◆ **Problem description**:
Your job with the data below is to output exactly the lines from the one holding "Podcast: [682,293,708,319] ->" down to the one holding "Inbox - Harry: [137,321,394,533]", both included, and no others.

◆ **Data excerpts**:
○ ○ ○ ○

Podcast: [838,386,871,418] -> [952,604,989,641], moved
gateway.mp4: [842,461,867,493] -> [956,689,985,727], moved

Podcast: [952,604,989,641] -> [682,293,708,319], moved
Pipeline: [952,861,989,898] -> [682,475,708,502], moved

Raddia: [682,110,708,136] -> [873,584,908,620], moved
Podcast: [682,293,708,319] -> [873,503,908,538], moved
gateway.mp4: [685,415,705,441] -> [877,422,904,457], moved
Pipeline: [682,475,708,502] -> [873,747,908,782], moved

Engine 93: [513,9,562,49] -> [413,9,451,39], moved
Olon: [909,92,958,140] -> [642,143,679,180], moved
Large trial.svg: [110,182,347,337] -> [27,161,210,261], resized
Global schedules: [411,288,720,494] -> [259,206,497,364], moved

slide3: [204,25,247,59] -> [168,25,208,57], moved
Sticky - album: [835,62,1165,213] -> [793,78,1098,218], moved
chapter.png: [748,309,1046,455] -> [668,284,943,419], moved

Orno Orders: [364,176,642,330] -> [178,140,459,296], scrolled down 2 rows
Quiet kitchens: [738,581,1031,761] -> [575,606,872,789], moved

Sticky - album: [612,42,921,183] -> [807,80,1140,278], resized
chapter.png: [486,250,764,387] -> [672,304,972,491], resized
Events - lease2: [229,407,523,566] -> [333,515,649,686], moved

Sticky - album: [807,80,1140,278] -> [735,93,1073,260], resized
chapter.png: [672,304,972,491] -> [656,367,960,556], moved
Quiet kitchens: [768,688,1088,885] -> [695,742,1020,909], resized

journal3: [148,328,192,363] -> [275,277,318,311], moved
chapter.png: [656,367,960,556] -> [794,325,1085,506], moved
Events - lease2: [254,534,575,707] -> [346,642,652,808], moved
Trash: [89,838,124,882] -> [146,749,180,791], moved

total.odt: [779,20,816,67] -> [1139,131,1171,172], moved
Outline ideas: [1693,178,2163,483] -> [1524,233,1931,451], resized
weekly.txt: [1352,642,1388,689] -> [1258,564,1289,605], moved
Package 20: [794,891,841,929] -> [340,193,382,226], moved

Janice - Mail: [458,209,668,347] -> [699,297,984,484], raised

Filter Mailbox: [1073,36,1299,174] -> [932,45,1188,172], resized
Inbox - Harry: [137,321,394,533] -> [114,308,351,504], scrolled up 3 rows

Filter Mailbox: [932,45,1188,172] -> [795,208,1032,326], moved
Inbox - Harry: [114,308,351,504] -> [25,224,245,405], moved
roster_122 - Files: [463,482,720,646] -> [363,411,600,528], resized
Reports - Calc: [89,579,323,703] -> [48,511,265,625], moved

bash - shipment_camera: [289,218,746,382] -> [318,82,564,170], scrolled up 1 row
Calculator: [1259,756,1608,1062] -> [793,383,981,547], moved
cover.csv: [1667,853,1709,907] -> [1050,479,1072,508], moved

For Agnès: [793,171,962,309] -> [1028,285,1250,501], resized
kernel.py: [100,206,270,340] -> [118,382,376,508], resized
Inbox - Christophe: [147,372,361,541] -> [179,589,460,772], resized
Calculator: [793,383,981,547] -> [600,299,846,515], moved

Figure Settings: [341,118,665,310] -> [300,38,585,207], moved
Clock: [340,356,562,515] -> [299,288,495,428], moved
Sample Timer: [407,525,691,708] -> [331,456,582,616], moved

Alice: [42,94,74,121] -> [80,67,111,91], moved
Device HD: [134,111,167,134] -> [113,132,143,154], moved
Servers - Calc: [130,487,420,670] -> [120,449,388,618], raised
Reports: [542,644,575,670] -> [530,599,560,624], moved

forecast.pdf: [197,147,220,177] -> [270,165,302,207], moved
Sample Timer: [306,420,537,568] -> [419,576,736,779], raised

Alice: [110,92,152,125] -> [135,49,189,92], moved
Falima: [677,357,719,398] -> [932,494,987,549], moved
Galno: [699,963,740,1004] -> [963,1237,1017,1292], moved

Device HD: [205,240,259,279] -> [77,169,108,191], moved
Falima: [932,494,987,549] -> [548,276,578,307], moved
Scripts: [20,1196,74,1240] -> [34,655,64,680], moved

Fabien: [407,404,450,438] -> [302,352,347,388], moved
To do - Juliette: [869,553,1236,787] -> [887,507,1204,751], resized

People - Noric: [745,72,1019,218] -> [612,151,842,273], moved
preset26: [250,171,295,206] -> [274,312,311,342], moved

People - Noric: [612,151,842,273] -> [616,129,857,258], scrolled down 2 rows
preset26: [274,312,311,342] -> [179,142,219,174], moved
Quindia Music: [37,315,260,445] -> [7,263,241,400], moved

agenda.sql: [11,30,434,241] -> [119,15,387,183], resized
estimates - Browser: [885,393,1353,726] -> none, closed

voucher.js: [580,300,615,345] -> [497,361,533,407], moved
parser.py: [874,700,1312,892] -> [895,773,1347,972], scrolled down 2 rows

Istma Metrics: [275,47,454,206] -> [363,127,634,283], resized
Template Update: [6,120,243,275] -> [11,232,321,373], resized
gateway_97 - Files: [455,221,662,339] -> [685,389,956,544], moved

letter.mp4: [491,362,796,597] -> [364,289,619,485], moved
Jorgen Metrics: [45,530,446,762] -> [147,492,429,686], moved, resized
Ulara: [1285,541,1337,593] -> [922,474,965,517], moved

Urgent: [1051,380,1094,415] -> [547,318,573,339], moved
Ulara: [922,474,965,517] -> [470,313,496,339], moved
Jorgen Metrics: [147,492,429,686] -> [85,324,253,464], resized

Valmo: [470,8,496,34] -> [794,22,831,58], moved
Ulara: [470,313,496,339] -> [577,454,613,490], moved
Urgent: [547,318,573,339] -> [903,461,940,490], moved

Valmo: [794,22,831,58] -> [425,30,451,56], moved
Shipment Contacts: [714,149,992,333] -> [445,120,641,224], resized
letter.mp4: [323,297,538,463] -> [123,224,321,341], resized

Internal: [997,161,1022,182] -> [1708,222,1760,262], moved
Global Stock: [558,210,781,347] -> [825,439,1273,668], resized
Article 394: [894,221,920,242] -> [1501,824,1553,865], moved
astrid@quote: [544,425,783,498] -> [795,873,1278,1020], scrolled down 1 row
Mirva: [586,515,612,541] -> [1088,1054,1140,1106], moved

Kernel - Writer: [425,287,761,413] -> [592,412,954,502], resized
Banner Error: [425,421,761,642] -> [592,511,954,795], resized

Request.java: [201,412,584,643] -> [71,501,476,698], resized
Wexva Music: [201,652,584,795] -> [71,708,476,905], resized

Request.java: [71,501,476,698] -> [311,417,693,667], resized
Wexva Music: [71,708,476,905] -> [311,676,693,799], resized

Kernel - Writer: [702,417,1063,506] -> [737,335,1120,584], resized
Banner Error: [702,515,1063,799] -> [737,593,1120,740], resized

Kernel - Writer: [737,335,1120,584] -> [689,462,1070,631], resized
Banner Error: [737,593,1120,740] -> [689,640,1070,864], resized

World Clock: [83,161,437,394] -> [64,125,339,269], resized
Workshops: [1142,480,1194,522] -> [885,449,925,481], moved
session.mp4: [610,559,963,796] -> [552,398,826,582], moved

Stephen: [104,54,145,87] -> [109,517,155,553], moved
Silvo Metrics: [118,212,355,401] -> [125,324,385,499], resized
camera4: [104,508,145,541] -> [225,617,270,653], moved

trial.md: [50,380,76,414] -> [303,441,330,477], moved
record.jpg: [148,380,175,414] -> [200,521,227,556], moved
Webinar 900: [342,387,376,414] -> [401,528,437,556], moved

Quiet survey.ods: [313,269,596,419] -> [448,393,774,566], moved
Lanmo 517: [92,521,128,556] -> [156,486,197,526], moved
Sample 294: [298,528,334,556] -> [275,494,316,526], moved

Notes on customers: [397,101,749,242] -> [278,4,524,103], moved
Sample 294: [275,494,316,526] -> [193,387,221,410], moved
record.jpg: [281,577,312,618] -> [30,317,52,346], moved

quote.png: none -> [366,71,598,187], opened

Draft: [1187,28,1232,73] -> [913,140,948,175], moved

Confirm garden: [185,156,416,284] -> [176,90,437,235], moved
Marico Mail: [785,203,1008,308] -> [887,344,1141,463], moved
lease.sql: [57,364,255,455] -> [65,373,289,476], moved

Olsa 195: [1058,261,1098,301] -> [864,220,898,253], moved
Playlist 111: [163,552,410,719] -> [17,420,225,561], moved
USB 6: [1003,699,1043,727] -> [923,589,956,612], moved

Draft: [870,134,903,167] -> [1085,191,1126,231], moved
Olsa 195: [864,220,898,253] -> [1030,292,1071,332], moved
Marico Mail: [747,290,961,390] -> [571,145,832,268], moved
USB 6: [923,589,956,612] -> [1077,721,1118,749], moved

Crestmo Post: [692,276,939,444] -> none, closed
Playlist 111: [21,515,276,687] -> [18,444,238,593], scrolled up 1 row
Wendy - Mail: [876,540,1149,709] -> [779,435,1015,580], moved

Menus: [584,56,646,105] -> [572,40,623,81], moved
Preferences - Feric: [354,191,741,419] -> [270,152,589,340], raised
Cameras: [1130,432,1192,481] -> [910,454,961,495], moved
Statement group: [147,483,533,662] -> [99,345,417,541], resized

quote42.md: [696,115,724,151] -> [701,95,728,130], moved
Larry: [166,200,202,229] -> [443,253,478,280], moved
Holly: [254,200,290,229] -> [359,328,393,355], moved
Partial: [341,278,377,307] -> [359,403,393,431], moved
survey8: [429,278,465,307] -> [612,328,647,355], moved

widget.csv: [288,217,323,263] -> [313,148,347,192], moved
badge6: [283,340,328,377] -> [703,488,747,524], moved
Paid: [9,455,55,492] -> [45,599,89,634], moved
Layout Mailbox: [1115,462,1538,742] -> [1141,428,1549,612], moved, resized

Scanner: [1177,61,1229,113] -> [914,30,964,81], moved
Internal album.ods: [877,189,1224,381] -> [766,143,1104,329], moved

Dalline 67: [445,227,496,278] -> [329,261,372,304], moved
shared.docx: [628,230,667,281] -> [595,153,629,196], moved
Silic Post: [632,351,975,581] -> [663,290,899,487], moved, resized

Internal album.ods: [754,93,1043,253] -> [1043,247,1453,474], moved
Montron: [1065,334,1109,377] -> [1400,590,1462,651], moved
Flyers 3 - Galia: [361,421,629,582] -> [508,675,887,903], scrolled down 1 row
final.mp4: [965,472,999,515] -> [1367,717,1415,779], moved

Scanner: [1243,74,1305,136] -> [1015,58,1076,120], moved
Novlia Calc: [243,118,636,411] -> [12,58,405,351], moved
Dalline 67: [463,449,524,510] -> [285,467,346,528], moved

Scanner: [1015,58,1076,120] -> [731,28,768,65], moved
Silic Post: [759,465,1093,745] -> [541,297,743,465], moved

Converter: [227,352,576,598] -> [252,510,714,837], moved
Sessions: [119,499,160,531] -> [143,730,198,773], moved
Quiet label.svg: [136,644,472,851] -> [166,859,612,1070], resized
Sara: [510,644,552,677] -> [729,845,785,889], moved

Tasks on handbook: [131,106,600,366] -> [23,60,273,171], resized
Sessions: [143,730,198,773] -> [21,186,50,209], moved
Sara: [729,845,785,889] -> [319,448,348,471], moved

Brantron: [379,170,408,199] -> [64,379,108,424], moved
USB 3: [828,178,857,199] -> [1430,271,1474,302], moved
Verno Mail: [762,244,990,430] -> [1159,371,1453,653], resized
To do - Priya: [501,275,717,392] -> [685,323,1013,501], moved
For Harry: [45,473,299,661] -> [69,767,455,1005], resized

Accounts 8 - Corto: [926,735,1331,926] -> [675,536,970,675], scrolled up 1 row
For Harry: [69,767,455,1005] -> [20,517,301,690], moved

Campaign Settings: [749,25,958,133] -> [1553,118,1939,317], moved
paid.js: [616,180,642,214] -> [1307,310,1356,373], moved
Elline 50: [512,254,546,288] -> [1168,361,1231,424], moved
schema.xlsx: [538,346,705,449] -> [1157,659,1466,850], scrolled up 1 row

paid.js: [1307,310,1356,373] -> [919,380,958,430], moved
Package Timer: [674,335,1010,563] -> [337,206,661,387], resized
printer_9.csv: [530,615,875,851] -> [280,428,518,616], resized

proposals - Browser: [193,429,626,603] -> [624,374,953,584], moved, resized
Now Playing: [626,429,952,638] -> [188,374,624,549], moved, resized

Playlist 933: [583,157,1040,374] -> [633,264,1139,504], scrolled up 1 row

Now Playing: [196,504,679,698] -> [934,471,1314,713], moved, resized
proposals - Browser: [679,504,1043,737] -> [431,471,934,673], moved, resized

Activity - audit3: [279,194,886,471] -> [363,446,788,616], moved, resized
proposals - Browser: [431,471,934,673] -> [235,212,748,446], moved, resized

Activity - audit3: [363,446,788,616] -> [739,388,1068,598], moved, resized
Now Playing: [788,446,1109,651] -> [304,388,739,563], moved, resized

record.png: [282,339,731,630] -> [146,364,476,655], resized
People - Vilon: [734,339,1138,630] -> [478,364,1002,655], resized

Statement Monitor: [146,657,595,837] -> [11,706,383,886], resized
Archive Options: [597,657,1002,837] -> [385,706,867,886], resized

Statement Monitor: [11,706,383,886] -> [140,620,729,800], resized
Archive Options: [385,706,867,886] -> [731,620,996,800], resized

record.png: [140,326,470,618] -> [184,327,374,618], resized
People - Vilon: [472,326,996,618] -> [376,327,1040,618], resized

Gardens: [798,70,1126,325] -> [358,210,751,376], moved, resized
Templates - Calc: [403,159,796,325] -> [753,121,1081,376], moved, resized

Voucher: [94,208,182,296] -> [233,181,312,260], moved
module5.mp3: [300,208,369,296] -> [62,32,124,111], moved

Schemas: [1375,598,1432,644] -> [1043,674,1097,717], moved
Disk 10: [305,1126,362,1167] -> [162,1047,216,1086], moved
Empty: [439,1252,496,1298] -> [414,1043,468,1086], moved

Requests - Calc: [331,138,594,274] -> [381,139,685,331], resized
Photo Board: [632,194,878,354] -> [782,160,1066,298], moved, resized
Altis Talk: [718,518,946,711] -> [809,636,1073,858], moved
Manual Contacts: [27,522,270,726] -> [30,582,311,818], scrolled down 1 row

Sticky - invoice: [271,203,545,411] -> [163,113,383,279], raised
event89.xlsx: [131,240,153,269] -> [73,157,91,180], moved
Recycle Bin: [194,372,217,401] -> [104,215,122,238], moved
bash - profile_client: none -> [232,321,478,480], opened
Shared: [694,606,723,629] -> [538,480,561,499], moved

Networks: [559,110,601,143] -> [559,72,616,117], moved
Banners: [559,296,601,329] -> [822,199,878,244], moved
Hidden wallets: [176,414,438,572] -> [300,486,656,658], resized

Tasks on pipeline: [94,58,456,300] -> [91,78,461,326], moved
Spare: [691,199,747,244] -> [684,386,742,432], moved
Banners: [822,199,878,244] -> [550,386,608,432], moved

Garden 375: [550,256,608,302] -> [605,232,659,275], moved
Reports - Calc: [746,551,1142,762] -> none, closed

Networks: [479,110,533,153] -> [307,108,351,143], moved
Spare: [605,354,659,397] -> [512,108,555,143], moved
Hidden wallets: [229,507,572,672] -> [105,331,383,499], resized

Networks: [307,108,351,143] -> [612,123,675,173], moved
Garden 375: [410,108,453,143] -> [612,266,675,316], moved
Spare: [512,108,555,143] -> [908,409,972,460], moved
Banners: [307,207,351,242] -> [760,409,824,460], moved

○ ○ ○ ○

◆ **Your response**:
Podcast: [682,293,708,319] -> [873,503,908,538], moved
gateway.mp4: [685,415,705,441] -> [877,422,904,457], moved
Pipeline: [682,475,708,502] -> [873,747,908,782], moved

Engine 93: [513,9,562,49] -> [413,9,451,39], moved
Olon: [909,92,958,140] -> [642,143,679,180], moved
Large trial.svg: [110,182,347,337] -> [27,161,210,261], resized
Global schedules: [411,288,720,494] -> [259,206,497,364], moved

slide3: [204,25,247,59] -> [168,25,208,57], moved
Sticky - album: [835,62,1165,213] -> [793,78,1098,218], moved
chapter.png: [748,309,1046,455] -> [668,284,943,419], moved

Orno Orders: [364,176,642,330] -> [178,140,459,296], scrolled down 2 rows
Quiet kitchens: [738,581,1031,761] -> [575,606,872,789], moved

Sticky - album: [612,42,921,183] -> [807,80,1140,278], resized
chapter.png: [486,250,764,387] -> [672,304,972,491], resized
Events - lease2: [229,407,523,566] -> [333,515,649,686], moved

Sticky - album: [807,80,1140,278] -> [735,93,1073,260], resized
chapter.png: [672,304,972,491] -> [656,367,960,556], moved
Quiet kitchens: [768,688,1088,885] -> [695,742,1020,909], resized

journal3: [148,328,192,363] -> [275,277,318,311], moved
chapter.png: [656,367,960,556] -> [794,325,1085,506], moved
Events - lease2: [254,534,575,707] -> [346,642,652,808], moved
Trash: [89,838,124,882] -> [146,749,180,791], moved

total.odt: [779,20,816,67] -> [1139,131,1171,172], moved
Outline ideas: [1693,178,2163,483] -> [1524,233,1931,451], resized
weekly.txt: [1352,642,1388,689] -> [1258,564,1289,605], moved
Package 20: [794,891,841,929] -> [340,193,382,226], moved

Janice - Mail: [458,209,668,347] -> [699,297,984,484], raised

Filter Mailbox: [1073,36,1299,174] -> [932,45,1188,172], resized
Inbox - Harry: [137,321,394,533] -> [114,308,351,504], scrolled up 3 rows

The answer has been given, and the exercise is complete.